→ **EXERCISE DESCRIPTION**: Only the pictures are dropped. Restate each line below word for word.

→ **Collected data**:
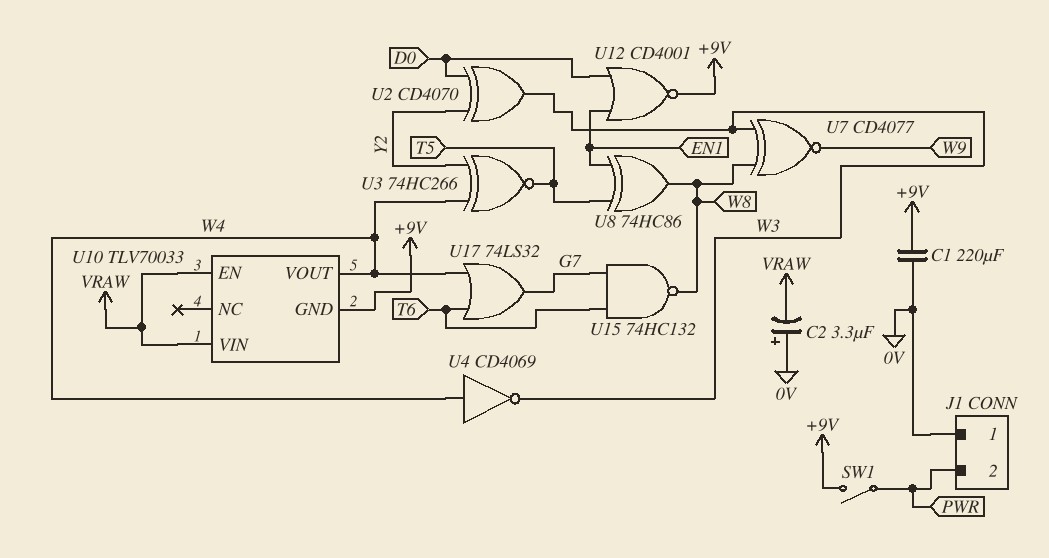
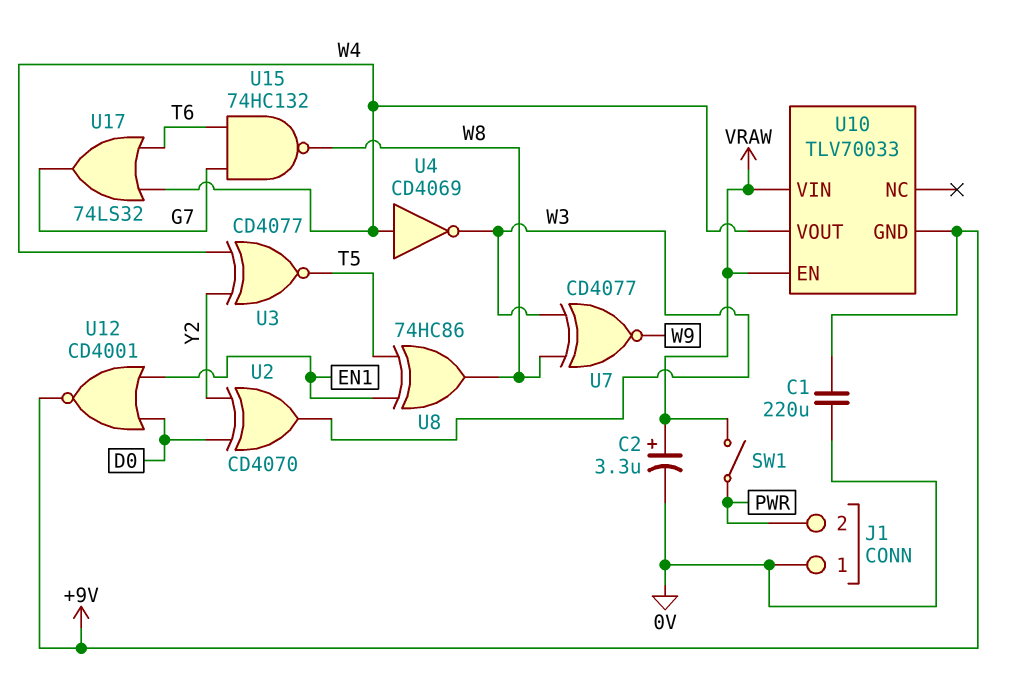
C2: 3.3uF (plus 0V, minus VRAW) -> 3.3uF (plus VRAW, minus 0V)
SW1: switch (+9V, PWR) -> switch (PWR, VRAW)
U3: XNOR 74HC266 (in W4, in Y2, out T5) -> XNOR CD4077 (in W4, in Y2, out T5)

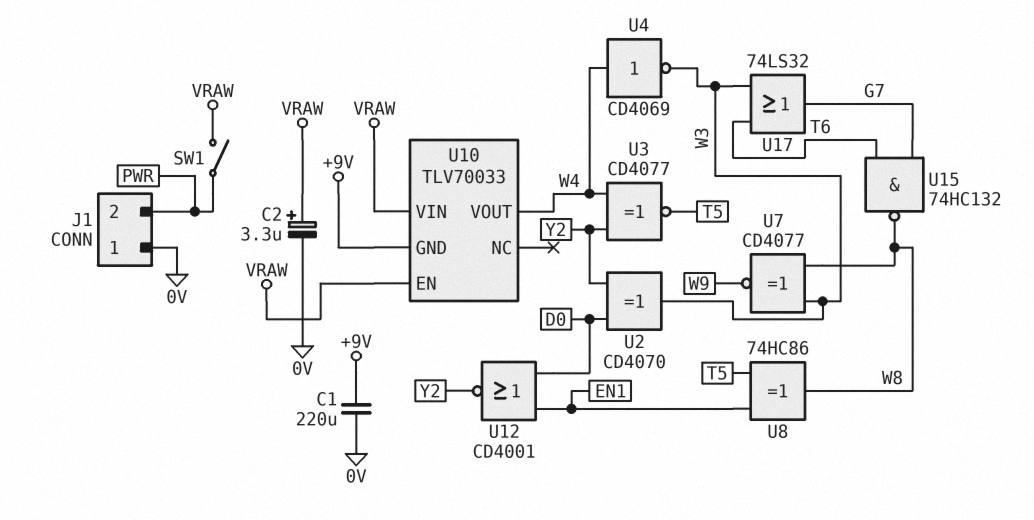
U12: NOR CD4001 (in D0, in EN1, out +9V) -> NOR CD4001 (in D0, in EN1, out Y2)
U17: OR 74LS32 (in T6, in W4, out G7) -> OR 74LS32 (in T6, in W3, out G7)

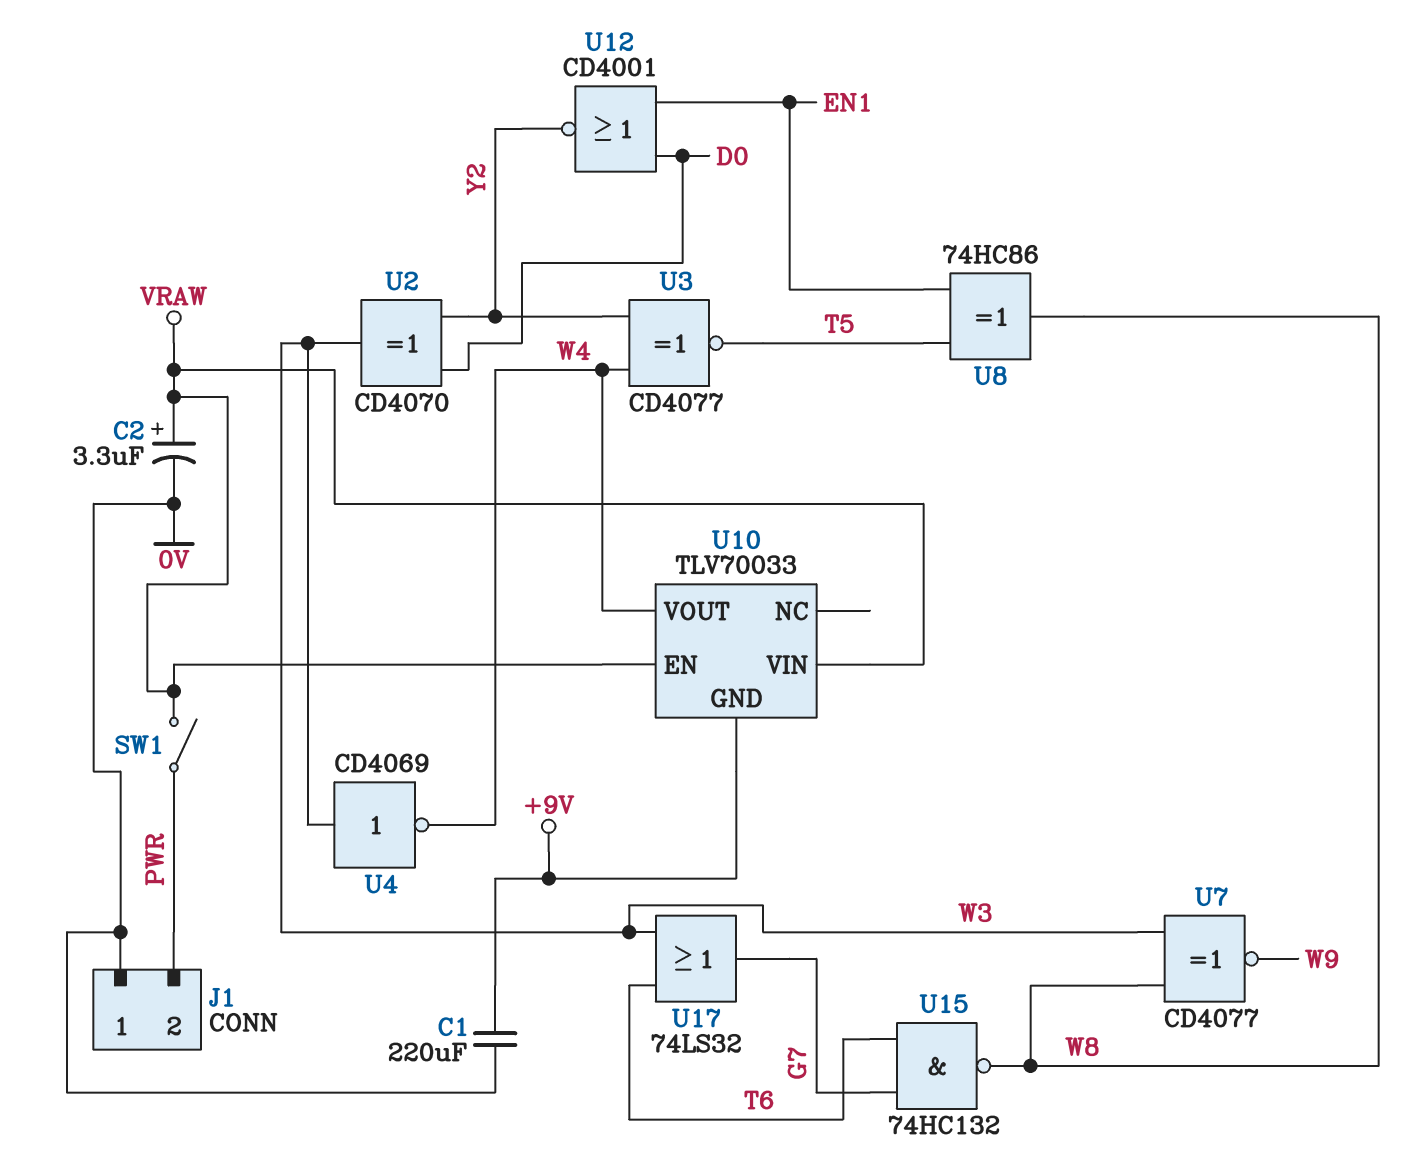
U4: NOT CD4069 (in W4, out W3) -> NOT CD4069 (in W3, out W4)

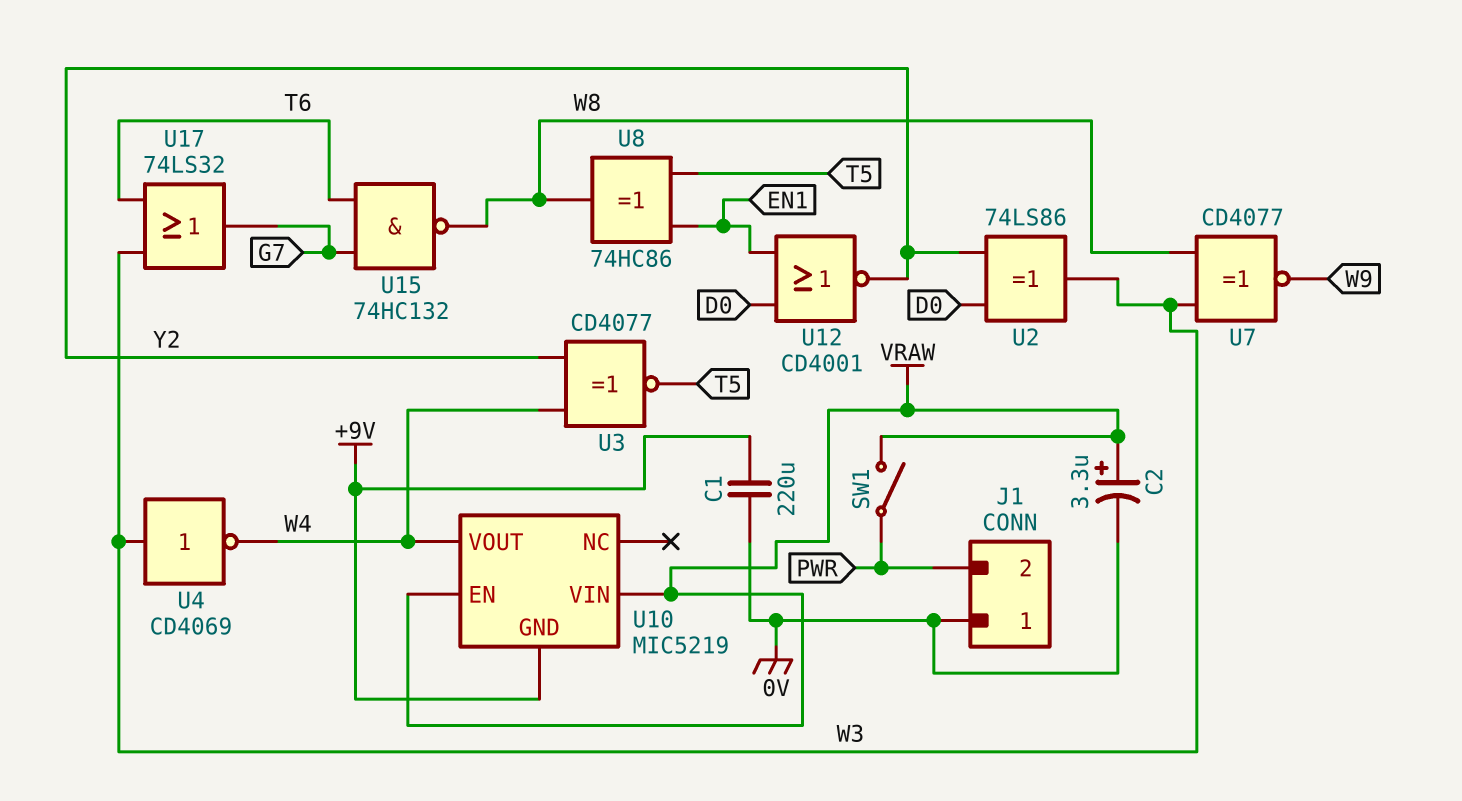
U2: XOR CD4070 (in D0, in Y2, out W3) -> XOR 74LS86 (in D0, in Y2, out W3)
U10: TLV70033 -> MIC5219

→ **WRITTEN RESPONSE**:
C2: 3.3uF (plus 0V, minus VRAW) -> 3.3uF (plus VRAW, minus 0V)
SW1: switch (+9V, PWR) -> switch (PWR, VRAW)
U3: XNOR 74HC266 (in W4, in Y2, out T5) -> XNOR CD4077 (in W4, in Y2, out T5)

U12: NOR CD4001 (in D0, in EN1, out +9V) -> NOR CD4001 (in D0, in EN1, out Y2)
U17: OR 74LS32 (in T6, in W4, out G7) -> OR 74LS32 (in T6, in W3, out G7)

U4: NOT CD4069 (in W4, out W3) -> NOT CD4069 (in W3, out W4)

U2: XOR CD4070 (in D0, in Y2, out W3) -> XOR 74LS86 (in D0, in Y2, out W3)
U10: TLV70033 -> MIC5219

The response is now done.